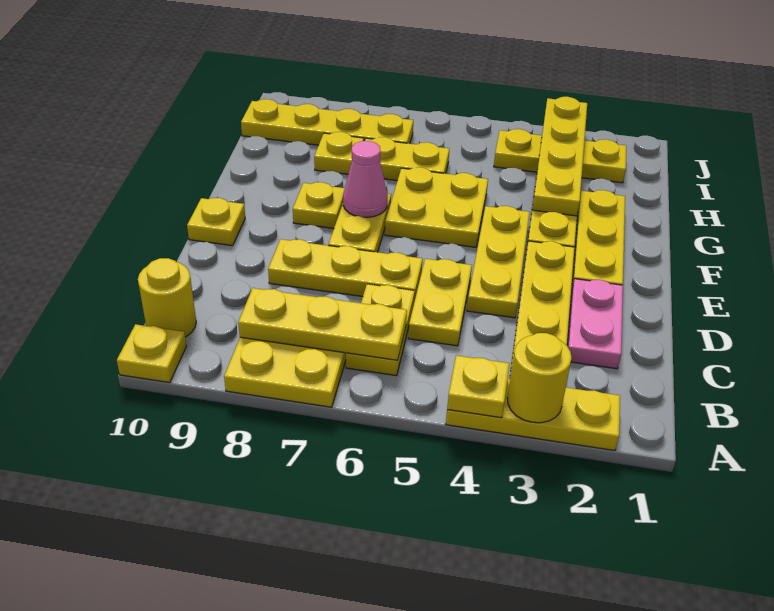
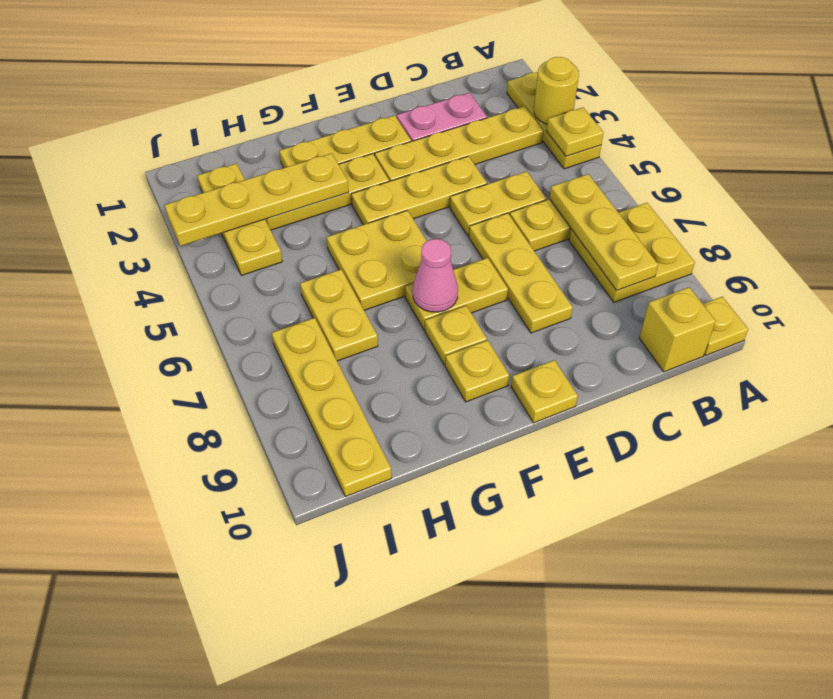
yellow round brick B10 level 1 -> yellow brick B10 level 1
yellow plate H8 level 1 -> yellow plate F9 level 1

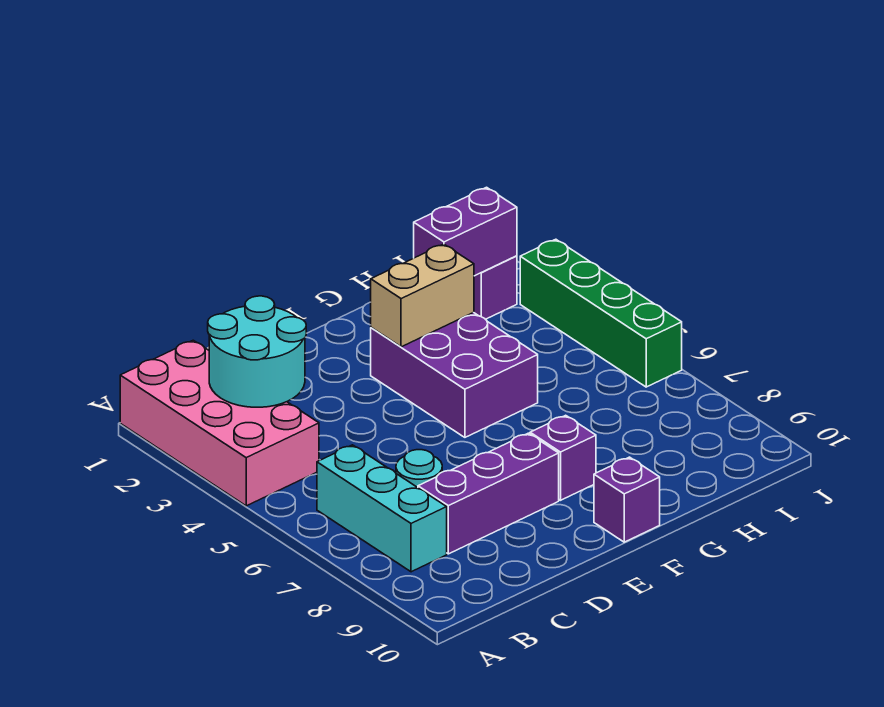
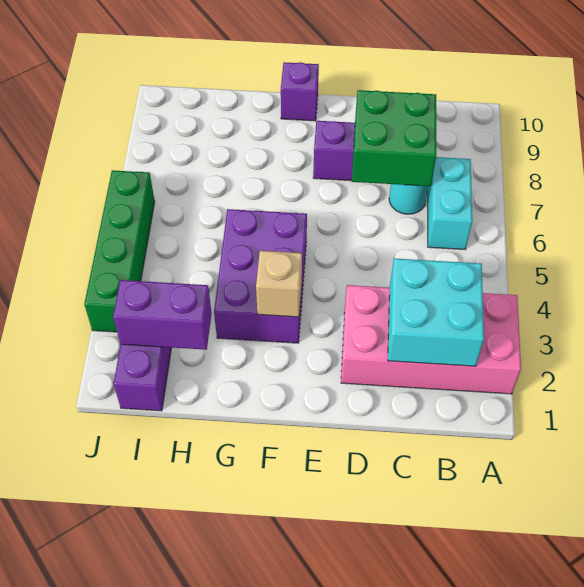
pink brick A1:B4 level 1 -> pink brick A2:D3 level 1
cyan round brick B2:C3 level 2 -> cyan brick B2:C3 level 2
cyan brick B6:B8 level 1 -> cyan brick B6:B7 level 1
none -> green brick C7:D8 level 2
tan brick F3:G3 level 2 -> tan brick F3 level 2
purple brick F8 level 1 -> none

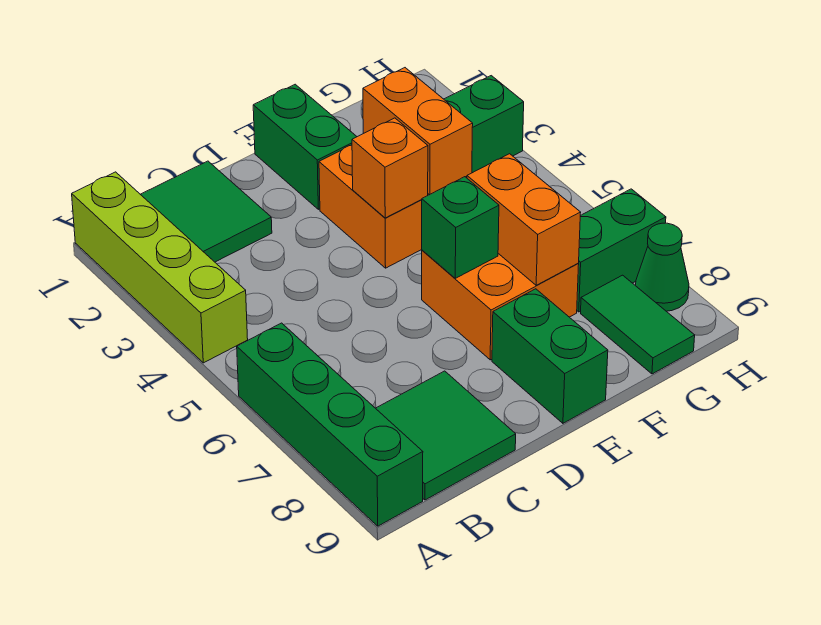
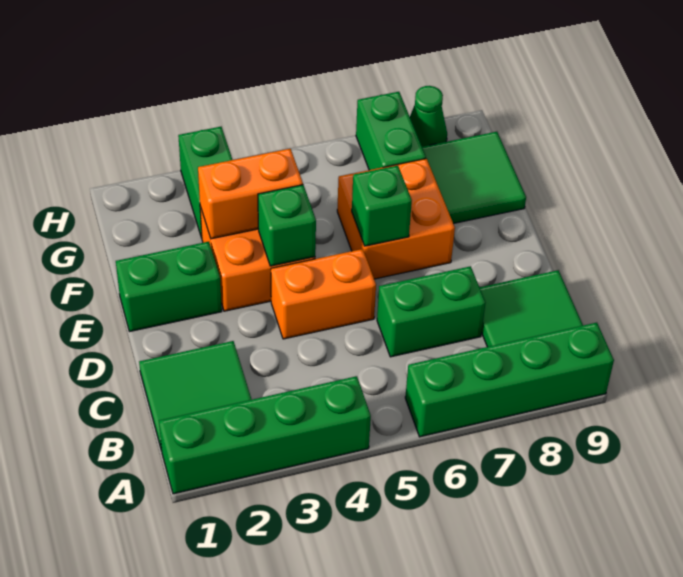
lime brick A1:A4 level 1 -> green brick A1:A4 level 1
orange brick E4 level 2 -> green brick E4 level 2
green brick E8:E9 level 1 -> green brick C6:C7 level 1
orange brick F6:F7 level 2 -> orange brick D4:D5 level 1
green tile G8:G9 level 1 -> green tile F8:G9 level 1

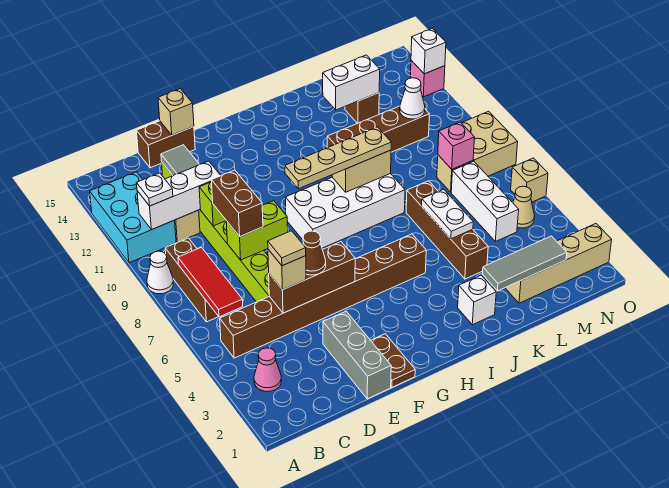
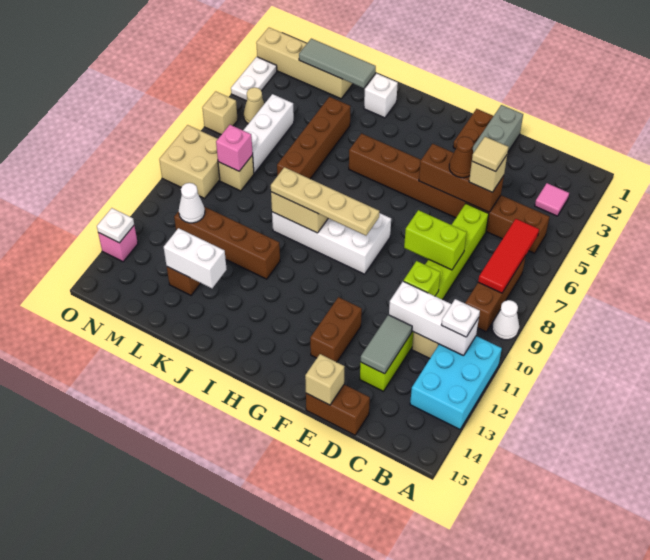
pink cone B3 level 1 -> pink tile B3 level 1
brown brick D8:D9 level 3 -> brown brick F12:F13 level 1
white plate K5:K6 level 2 -> white plate O3:O4 level 1
white brick O13 level 2 -> white plate O13 level 2

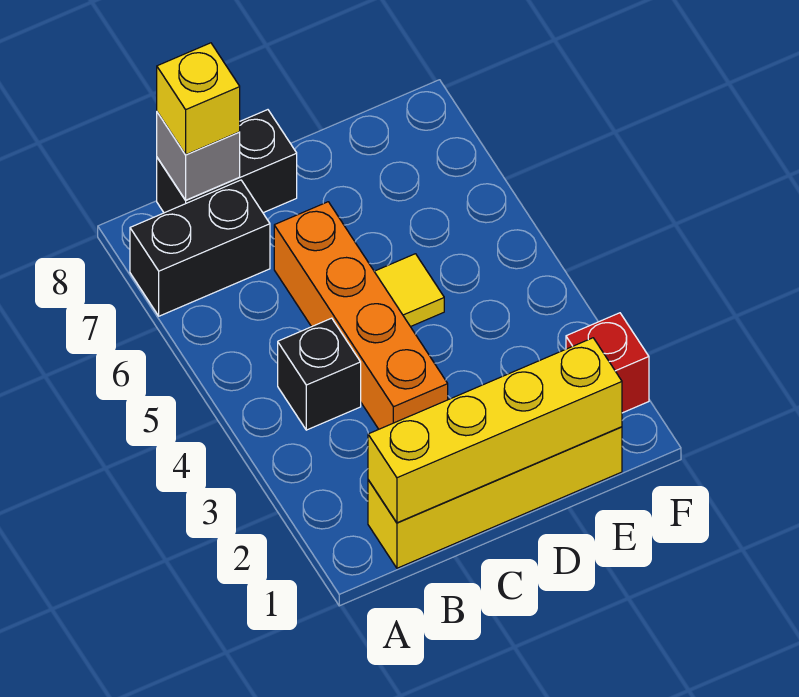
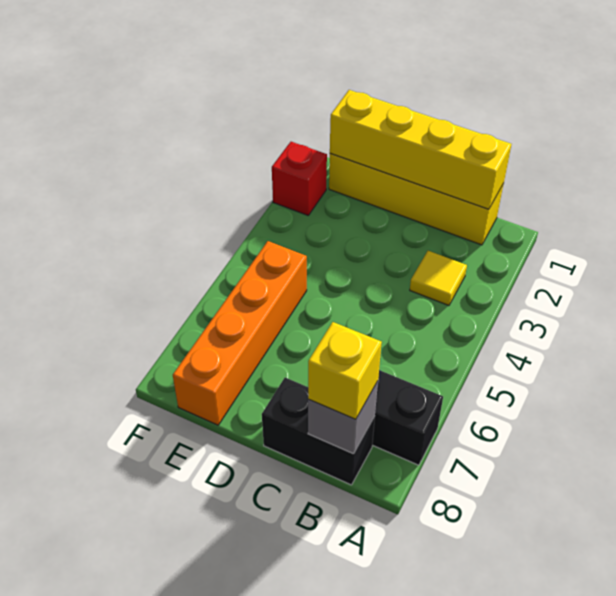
black brick B4 level 1 -> none
orange brick C3:C6 level 1 -> orange brick E5:E8 level 1
yellow tile D5 level 1 -> yellow tile B3 level 1

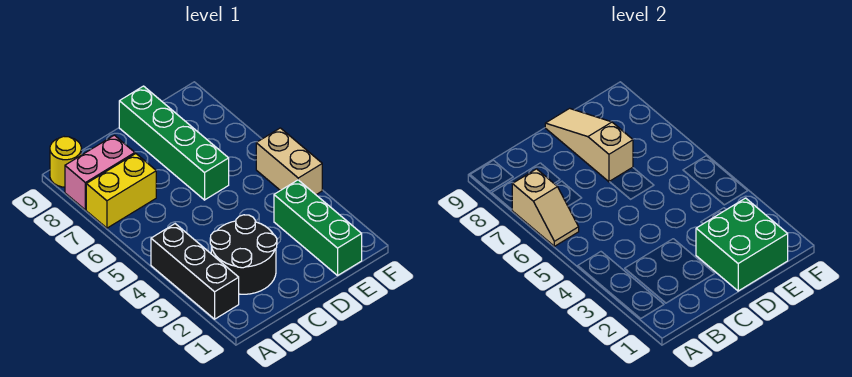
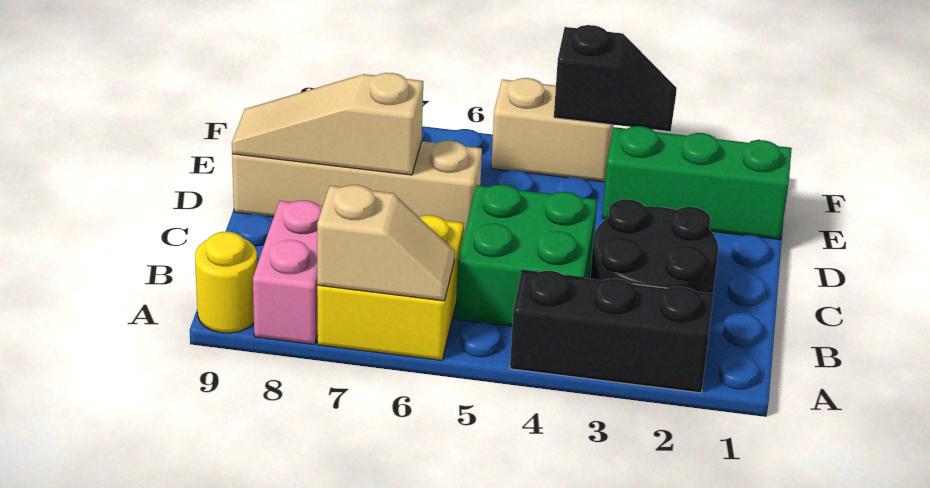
yellow brick A7:B7 level 1 -> yellow brick A6:B7 level 1
green brick D1:E2 level 2 -> green brick B4:C5 level 1
green brick D6:D9 level 1 -> tan brick D6:D9 level 1
none -> black slope F3:F4 level 2 top 4

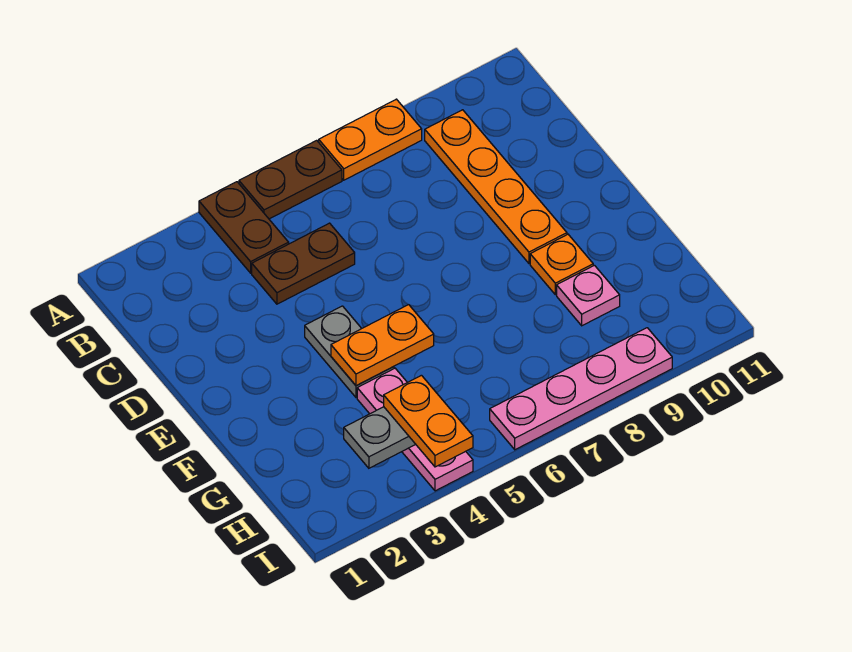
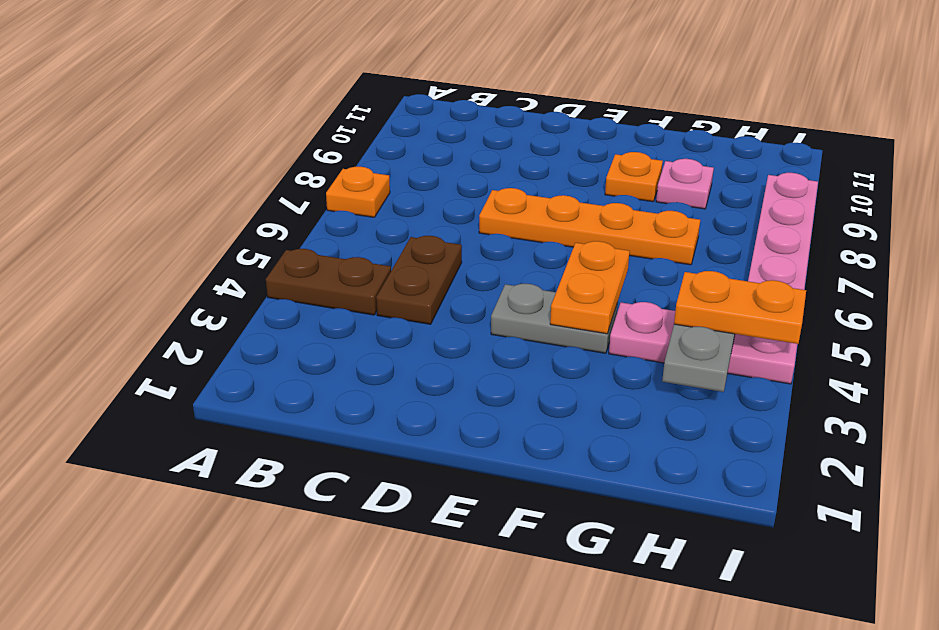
brown plate A5:A6 level 1 -> none
orange plate A7:A8 level 1 -> orange plate A7 level 1
orange plate B9:E9 level 1 -> orange plate D7:G7 level 1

=-=-=

**Your objective**
Each line from the one with "white plate K5:K6" through the final line of the records must be copied exactly, with no pictures and no additional lines.

**Solution for this problem**
white plate K5:K6 level 2 -> white plate O3:O4 level 1
white brick O13 level 2 -> white plate O13 level 2

black brick B4 level 1 -> none
orange brick C3:C6 level 1 -> orange brick E5:E8 level 1
yellow tile D5 level 1 -> yellow tile B3 level 1

yellow brick A7:B7 level 1 -> yellow brick A6:B7 level 1
green brick D1:E2 level 2 -> green brick B4:C5 level 1
green brick D6:D9 level 1 -> tan brick D6:D9 level 1
none -> black slope F3:F4 level 2 top 4

brown plate A5:A6 level 1 -> none
orange plate A7:A8 level 1 -> orange plate A7 level 1
orange plate B9:E9 level 1 -> orange plate D7:G7 level 1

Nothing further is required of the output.